Begin with the line holding "R6: 30k (CLK2, THR) -> 470k (CLK2, THR)", then print every line after it through the end of the data, exactly and with nothing added.

DATA SUPPLIED START

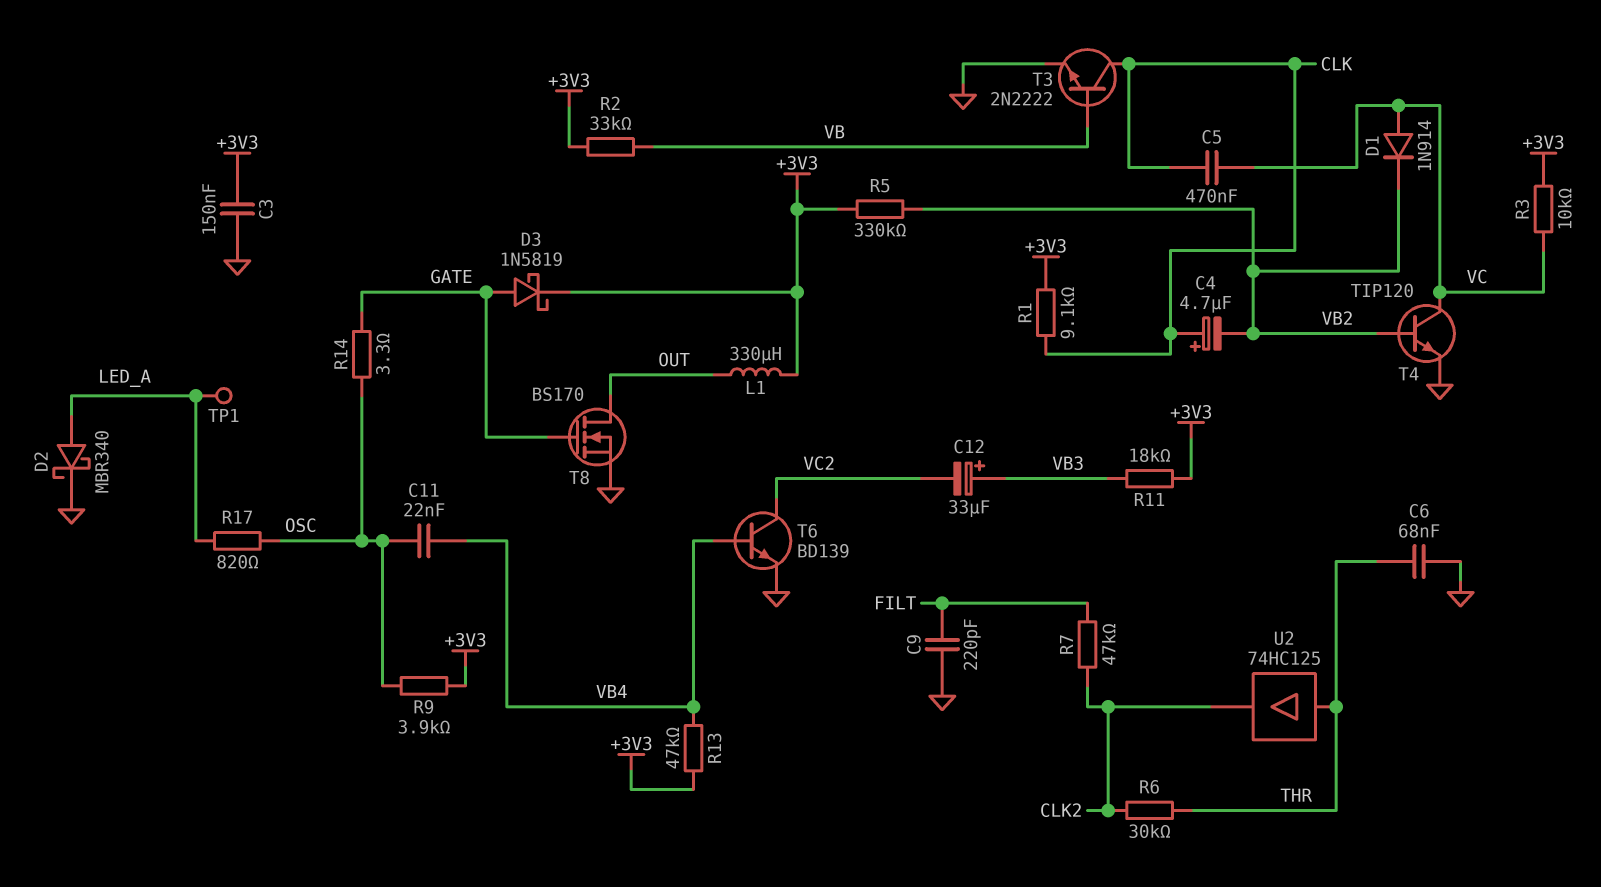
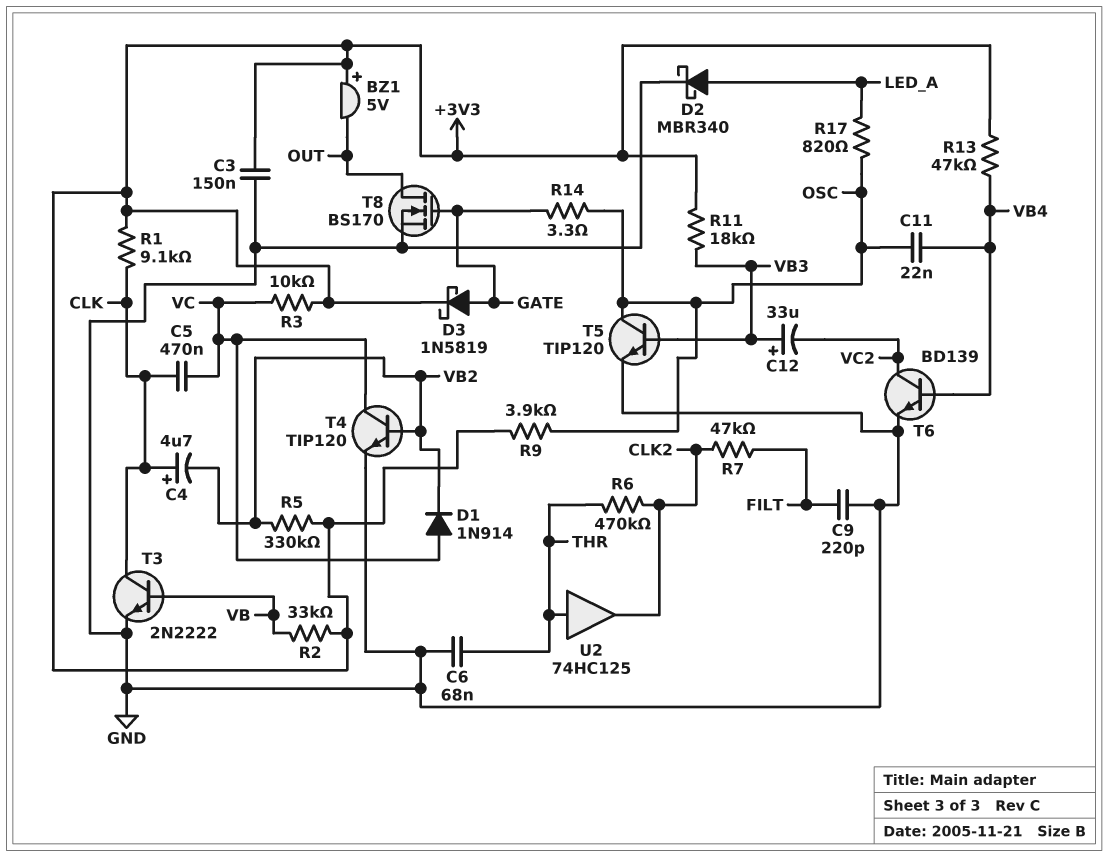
BZ1: none -> buzzer 5V (plus +3V3, minus OUT)
L1: 330uH (+3V3, OUT) -> none
R6: 30k (CLK2, THR) -> 470k (CLK2, THR)
T5: none -> NPN TIP120 (B VB3, C OSC, E GND)
TP1: test point (LED_A) -> none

DATA SUPPLIED END

§ OUTPUT
R6: 30k (CLK2, THR) -> 470k (CLK2, THR)
T5: none -> NPN TIP120 (B VB3, C OSC, E GND)
TP1: test point (LED_A) -> none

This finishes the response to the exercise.